Action item >>
Once you reach the line with "none -> grey round brick B4:C5 level 1" in the material below, copy each line exactly up to and including the line with "purple brick I3", and skip the pictures.

══ Records for processing

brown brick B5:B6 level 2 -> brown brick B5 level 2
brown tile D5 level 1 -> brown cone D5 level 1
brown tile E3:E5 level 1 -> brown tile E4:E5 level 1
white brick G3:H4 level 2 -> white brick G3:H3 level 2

════
══ Records for processing

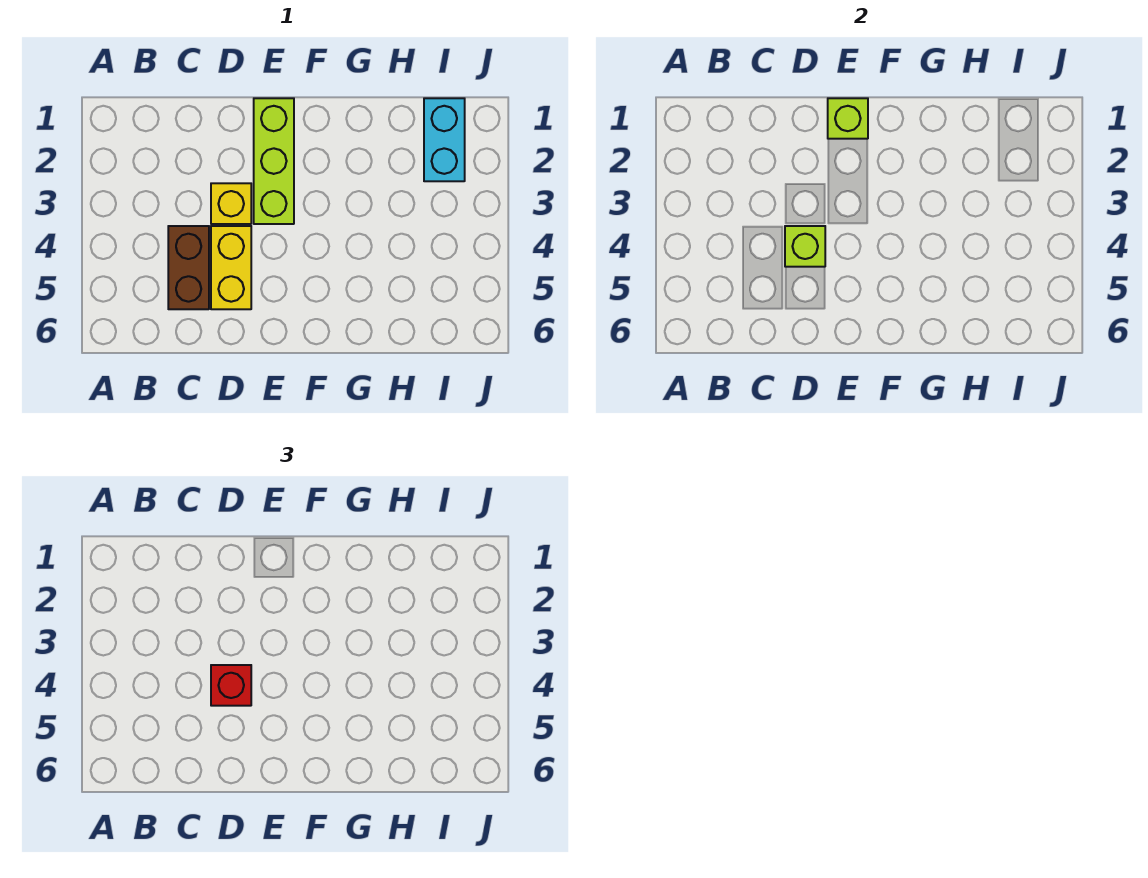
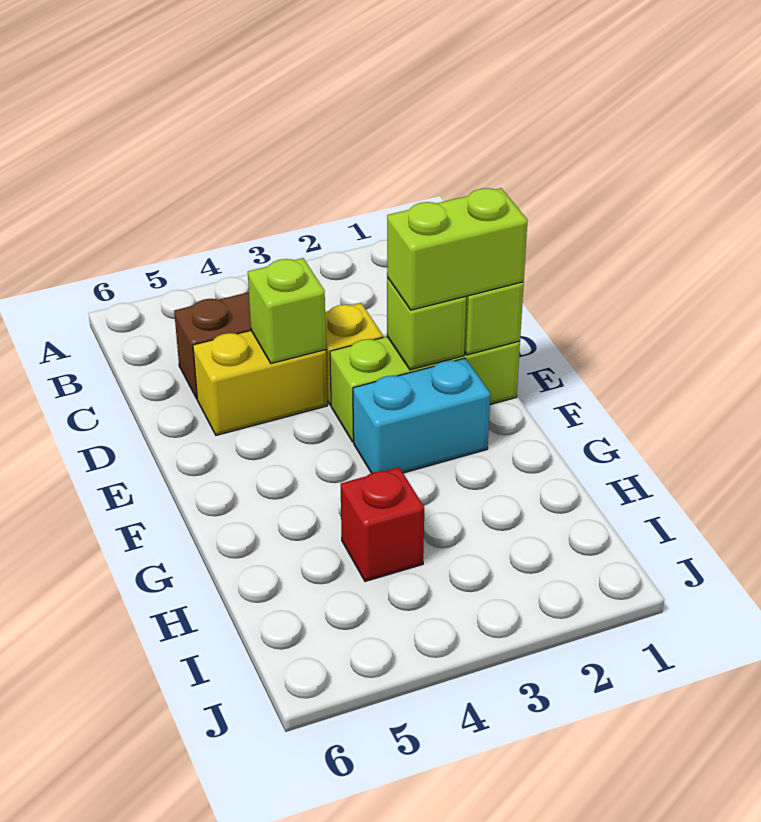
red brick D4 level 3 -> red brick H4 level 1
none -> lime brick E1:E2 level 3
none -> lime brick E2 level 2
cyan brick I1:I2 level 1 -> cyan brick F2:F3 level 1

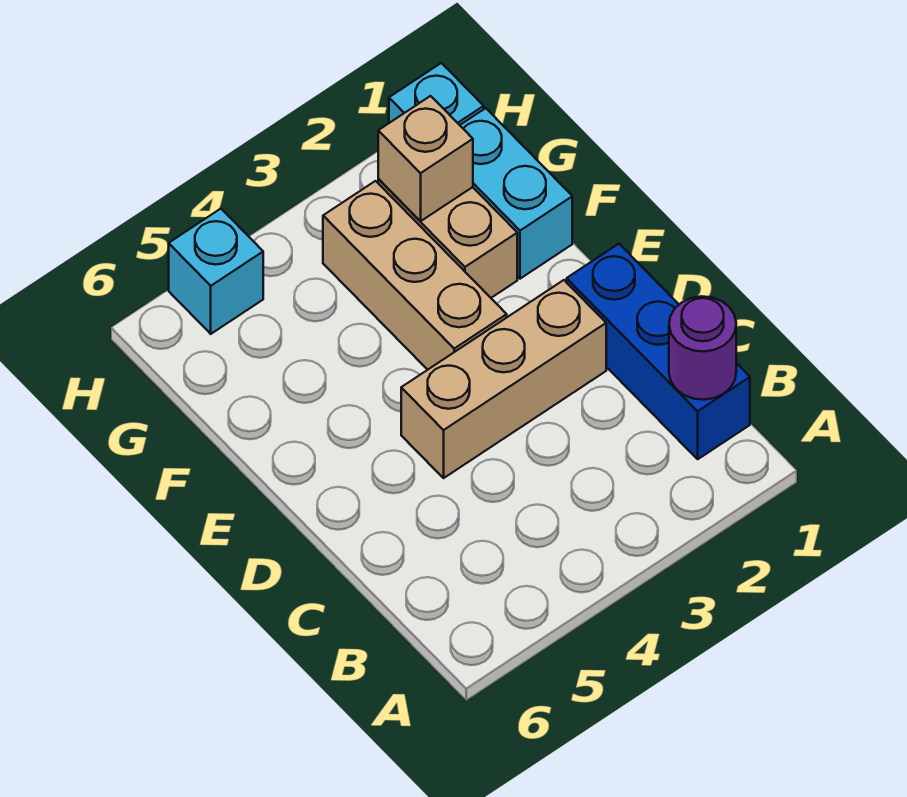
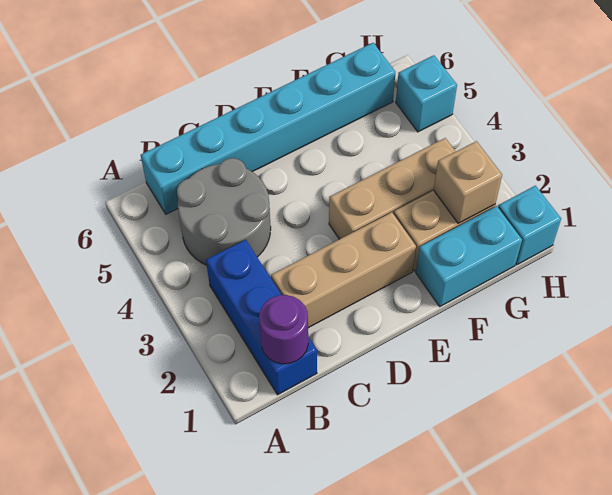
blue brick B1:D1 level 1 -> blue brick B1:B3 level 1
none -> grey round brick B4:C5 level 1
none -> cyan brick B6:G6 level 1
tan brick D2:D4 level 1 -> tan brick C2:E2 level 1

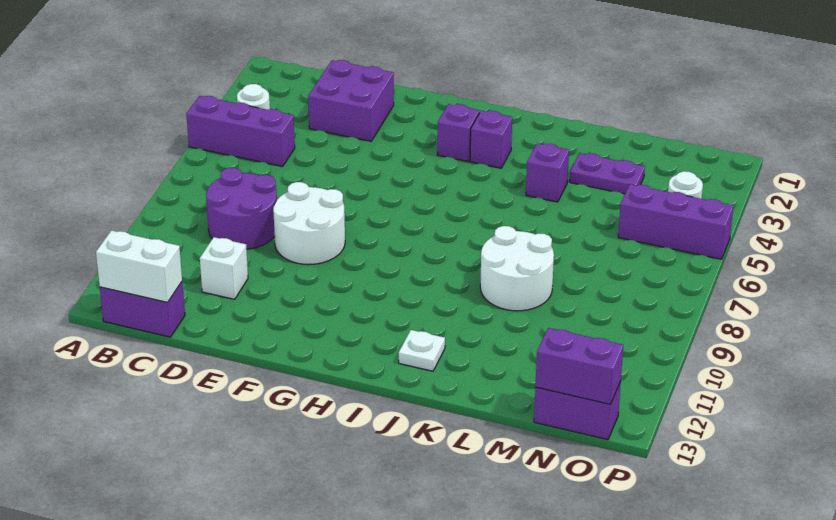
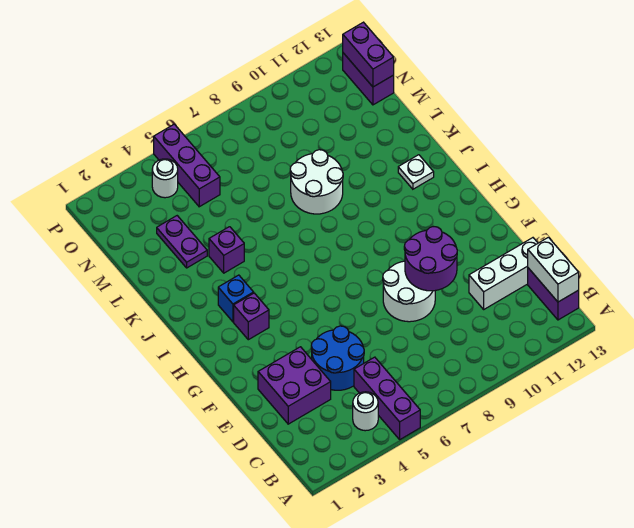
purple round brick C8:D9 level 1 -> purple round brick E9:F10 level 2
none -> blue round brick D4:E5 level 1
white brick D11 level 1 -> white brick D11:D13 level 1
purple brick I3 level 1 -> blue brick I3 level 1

════

Solution below >>
none -> grey round brick B4:C5 level 1
none -> cyan brick B6:G6 level 1
tan brick D2:D4 level 1 -> tan brick C2:E2 level 1

purple round brick C8:D9 level 1 -> purple round brick E9:F10 level 2
none -> blue round brick D4:E5 level 1
white brick D11 level 1 -> white brick D11:D13 level 1
purple brick I3 level 1 -> blue brick I3 level 1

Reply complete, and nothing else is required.